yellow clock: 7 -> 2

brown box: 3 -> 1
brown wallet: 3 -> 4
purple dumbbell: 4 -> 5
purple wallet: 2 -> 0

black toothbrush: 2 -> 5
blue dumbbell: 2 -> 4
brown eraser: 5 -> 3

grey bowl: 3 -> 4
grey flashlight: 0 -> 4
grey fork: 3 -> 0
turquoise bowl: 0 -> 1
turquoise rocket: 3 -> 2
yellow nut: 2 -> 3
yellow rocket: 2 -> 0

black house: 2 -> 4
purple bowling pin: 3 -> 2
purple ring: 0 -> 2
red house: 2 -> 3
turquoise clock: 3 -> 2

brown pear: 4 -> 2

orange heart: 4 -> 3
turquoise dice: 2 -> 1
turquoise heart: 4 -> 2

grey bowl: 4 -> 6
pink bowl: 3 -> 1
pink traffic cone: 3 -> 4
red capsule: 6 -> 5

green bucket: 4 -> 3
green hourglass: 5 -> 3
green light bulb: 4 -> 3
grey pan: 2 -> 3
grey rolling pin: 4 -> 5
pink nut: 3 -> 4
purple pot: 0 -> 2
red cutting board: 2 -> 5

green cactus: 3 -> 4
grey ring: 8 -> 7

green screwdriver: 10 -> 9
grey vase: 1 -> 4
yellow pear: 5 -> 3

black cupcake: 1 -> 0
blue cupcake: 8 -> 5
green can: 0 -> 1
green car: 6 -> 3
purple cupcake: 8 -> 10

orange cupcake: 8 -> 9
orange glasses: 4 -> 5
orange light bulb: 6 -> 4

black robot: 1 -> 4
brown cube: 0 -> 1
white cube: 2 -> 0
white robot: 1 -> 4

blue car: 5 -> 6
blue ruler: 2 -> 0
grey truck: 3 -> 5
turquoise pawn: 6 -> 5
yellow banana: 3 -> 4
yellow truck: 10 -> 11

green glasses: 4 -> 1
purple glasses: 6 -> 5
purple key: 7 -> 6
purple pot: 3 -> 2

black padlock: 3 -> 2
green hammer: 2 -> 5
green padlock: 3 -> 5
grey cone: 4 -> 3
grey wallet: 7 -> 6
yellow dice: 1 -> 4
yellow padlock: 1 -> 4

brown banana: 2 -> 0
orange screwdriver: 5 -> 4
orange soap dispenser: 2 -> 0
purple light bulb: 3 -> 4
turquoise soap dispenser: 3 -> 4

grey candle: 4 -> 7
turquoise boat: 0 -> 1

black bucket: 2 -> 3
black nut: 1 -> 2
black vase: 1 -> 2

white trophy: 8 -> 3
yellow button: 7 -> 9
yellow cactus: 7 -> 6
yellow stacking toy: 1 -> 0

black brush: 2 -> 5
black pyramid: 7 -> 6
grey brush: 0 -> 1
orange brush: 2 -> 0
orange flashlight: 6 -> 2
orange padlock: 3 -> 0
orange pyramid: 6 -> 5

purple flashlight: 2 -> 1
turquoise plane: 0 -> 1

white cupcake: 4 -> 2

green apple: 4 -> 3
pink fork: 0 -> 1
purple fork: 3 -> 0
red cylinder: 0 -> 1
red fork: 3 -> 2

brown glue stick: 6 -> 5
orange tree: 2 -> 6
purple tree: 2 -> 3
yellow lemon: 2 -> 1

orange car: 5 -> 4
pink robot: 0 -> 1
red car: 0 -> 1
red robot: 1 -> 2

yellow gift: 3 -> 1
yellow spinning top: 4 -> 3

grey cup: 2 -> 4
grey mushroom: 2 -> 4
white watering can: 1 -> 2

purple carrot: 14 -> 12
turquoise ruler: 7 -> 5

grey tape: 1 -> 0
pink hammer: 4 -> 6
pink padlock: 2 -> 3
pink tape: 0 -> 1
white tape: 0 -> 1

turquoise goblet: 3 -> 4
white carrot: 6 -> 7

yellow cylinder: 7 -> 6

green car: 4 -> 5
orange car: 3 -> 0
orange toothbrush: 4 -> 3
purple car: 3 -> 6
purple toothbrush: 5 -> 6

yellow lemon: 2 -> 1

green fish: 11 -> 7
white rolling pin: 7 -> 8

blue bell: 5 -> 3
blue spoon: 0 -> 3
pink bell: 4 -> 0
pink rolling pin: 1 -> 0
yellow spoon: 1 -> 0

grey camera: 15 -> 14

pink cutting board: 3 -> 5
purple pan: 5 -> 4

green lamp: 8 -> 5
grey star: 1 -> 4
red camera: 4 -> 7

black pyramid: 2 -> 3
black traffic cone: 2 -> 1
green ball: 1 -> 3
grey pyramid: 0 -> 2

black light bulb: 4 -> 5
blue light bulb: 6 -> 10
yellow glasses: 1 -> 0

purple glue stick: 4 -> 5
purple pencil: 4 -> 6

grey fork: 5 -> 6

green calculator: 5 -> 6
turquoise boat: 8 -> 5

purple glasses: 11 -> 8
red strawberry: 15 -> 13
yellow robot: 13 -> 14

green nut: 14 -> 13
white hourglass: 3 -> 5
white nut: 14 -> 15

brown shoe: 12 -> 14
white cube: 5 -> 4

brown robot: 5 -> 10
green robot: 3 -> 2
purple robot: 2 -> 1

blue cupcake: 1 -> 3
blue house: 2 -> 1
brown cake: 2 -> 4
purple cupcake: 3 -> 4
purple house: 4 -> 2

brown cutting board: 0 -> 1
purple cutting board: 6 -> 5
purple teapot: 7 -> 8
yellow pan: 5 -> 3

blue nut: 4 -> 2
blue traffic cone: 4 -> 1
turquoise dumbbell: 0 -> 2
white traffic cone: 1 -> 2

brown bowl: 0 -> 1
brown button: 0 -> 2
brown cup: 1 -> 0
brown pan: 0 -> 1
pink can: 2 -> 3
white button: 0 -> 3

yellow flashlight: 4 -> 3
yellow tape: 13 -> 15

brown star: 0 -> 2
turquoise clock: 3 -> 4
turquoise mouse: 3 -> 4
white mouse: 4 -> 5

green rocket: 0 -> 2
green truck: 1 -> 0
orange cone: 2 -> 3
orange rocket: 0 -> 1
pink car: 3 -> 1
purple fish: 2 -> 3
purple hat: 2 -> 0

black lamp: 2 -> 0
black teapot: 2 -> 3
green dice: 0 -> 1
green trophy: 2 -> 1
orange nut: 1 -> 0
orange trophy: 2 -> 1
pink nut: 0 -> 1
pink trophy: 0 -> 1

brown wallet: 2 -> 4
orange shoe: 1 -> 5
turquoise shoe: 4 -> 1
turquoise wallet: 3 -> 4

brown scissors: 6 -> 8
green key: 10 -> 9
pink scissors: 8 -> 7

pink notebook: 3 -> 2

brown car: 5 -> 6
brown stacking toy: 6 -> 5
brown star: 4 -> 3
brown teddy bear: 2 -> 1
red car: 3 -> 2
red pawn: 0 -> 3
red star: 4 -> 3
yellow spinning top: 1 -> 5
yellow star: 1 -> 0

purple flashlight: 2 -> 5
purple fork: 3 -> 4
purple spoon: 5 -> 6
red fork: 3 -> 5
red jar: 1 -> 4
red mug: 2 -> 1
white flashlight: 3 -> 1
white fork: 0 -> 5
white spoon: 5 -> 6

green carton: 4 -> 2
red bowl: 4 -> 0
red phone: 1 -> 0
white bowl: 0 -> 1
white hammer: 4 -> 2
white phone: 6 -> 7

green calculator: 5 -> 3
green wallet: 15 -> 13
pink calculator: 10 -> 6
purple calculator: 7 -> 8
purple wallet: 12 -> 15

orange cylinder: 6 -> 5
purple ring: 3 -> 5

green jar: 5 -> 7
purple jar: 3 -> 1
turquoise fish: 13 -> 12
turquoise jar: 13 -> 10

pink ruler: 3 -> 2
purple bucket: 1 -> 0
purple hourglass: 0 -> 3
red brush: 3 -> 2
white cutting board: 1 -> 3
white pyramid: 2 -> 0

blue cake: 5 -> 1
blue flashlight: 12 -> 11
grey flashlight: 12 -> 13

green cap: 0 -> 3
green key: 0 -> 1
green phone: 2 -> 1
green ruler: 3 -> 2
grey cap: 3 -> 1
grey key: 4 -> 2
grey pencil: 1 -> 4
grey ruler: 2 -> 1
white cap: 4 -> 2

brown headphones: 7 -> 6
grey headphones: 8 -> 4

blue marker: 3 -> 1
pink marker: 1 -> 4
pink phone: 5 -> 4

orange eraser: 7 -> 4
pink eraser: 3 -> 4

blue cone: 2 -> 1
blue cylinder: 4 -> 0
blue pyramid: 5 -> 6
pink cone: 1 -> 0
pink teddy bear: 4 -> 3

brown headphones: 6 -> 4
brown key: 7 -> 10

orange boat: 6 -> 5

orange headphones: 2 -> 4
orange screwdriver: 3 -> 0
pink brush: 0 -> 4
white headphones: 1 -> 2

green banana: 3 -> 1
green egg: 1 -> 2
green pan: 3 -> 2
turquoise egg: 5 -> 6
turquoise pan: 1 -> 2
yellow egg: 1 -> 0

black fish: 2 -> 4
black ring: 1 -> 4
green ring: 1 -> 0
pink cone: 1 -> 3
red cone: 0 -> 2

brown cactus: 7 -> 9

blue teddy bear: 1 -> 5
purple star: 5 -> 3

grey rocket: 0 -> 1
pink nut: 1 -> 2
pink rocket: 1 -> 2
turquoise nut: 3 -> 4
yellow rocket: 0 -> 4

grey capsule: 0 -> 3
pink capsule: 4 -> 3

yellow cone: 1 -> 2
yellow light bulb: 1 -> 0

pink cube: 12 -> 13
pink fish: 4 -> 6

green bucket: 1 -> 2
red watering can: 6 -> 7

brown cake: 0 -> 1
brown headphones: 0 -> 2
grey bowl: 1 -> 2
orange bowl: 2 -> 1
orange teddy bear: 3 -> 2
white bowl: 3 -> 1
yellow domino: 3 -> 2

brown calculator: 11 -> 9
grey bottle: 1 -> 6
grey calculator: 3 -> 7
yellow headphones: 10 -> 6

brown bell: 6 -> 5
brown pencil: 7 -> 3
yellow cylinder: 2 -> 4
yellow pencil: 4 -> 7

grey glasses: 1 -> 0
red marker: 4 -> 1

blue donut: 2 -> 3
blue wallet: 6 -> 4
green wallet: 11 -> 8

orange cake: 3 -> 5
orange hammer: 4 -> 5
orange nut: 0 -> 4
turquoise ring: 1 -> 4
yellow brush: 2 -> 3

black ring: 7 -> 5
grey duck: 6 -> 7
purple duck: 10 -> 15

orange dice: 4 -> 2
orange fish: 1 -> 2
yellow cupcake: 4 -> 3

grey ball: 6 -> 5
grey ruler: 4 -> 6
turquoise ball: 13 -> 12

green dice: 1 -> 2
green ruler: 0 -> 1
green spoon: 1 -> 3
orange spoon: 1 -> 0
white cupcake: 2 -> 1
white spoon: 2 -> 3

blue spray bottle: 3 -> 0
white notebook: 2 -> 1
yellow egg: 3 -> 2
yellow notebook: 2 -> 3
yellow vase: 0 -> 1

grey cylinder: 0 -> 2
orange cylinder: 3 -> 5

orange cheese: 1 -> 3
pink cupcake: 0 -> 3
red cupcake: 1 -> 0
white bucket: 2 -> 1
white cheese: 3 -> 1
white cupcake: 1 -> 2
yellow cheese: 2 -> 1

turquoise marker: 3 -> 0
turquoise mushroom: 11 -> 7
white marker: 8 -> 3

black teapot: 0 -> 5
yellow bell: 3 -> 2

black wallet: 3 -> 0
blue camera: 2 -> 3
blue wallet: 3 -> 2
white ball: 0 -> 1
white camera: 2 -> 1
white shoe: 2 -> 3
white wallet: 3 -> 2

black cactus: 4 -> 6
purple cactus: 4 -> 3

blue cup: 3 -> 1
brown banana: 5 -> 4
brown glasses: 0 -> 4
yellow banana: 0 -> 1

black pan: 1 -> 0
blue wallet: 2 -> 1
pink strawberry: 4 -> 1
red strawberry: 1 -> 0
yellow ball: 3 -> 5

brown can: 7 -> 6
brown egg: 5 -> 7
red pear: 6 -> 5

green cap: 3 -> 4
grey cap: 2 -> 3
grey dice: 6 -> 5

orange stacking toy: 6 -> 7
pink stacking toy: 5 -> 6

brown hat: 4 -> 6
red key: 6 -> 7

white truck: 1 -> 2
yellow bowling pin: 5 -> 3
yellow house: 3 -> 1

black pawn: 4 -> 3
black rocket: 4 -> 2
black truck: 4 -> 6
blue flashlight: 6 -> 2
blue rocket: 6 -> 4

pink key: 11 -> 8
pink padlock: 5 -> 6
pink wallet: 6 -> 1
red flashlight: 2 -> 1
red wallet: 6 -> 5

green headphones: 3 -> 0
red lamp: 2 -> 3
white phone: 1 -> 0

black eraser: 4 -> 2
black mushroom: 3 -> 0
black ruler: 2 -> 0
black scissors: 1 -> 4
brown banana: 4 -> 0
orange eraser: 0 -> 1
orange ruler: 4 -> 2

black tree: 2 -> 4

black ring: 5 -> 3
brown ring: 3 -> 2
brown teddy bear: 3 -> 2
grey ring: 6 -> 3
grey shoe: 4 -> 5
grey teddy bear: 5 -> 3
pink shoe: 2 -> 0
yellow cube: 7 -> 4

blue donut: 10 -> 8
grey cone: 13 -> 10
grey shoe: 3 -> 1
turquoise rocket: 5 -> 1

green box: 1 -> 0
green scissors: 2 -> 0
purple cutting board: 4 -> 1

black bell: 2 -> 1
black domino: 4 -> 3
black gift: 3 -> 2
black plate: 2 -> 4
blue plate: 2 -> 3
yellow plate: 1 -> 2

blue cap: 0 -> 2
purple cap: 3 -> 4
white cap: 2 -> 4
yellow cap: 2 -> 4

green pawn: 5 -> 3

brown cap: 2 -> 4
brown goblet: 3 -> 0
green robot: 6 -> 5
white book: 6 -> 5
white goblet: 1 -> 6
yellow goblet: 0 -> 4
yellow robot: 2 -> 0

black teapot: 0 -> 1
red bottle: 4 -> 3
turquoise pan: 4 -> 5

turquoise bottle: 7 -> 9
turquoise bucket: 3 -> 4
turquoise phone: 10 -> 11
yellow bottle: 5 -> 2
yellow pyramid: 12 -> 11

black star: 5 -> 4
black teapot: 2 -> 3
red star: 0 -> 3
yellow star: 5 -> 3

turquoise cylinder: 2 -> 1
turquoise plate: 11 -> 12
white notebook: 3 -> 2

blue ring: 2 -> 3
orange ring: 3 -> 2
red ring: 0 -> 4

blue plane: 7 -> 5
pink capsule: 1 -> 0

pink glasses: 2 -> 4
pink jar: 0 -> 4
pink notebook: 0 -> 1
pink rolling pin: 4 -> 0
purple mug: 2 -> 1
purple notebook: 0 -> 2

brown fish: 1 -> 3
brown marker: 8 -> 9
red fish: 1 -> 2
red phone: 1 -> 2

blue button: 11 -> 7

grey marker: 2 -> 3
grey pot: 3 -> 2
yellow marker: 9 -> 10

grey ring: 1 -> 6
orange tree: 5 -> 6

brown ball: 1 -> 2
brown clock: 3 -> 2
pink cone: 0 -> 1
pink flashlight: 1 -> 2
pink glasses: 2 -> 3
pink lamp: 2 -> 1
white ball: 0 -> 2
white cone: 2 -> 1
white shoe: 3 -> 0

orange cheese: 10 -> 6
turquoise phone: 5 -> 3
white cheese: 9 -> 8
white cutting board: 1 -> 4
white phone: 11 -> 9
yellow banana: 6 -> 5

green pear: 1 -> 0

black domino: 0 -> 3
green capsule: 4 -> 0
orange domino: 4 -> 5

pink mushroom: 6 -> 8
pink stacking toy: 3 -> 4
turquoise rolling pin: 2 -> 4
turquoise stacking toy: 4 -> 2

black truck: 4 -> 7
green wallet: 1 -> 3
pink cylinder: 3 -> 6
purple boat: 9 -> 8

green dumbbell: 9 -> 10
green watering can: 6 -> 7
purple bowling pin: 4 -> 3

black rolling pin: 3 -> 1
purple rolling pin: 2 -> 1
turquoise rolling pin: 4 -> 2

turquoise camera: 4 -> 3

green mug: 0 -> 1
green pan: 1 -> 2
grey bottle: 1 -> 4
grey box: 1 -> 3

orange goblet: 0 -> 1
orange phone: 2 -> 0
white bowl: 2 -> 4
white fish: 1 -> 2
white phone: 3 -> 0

Work order:
The range runs from the line above containing "brown cap: 2 -> 4" to the line containing "red fish: 1 -> 2", inclusive. Restate those lines word for word and no others.

Response to this task:
brown cap: 2 -> 4
brown goblet: 3 -> 0
green robot: 6 -> 5
white book: 6 -> 5
white goblet: 1 -> 6
yellow goblet: 0 -> 4
yellow robot: 2 -> 0

black teapot: 0 -> 1
red bottle: 4 -> 3
turquoise pan: 4 -> 5

turquoise bottle: 7 -> 9
turquoise bucket: 3 -> 4
turquoise phone: 10 -> 11
yellow bottle: 5 -> 2
yellow pyramid: 12 -> 11

black star: 5 -> 4
black teapot: 2 -> 3
red star: 0 -> 3
yellow star: 5 -> 3

turquoise cylinder: 2 -> 1
turquoise plate: 11 -> 12
white notebook: 3 -> 2

blue ring: 2 -> 3
orange ring: 3 -> 2
red ring: 0 -> 4

blue plane: 7 -> 5
pink capsule: 1 -> 0

pink glasses: 2 -> 4
pink jar: 0 -> 4
pink notebook: 0 -> 1
pink rolling pin: 4 -> 0
purple mug: 2 -> 1
purple notebook: 0 -> 2

brown fish: 1 -> 3
brown marker: 8 -> 9
red fish: 1 -> 2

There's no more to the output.